• PROBLEM
Here is a listing; restate all of it exactly.
(INFORMATION SUPPLIED)
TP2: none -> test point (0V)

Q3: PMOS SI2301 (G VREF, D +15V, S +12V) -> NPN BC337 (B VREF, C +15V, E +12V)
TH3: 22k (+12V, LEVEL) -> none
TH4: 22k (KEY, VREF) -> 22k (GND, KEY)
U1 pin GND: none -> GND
(End INFORMATION SUPPLIED)
• WORKED SOLUTION
TP2: none -> test point (0V)

Q3: PMOS SI2301 (G VREF, D +15V, S +12V) -> NPN BC337 (B VREF, C +15V, E +12V)
TH3: 22k (+12V, LEVEL) -> none
TH4: 22k (KEY, VREF) -> 22k (GND, KEY)
U1 pin GND: none -> GND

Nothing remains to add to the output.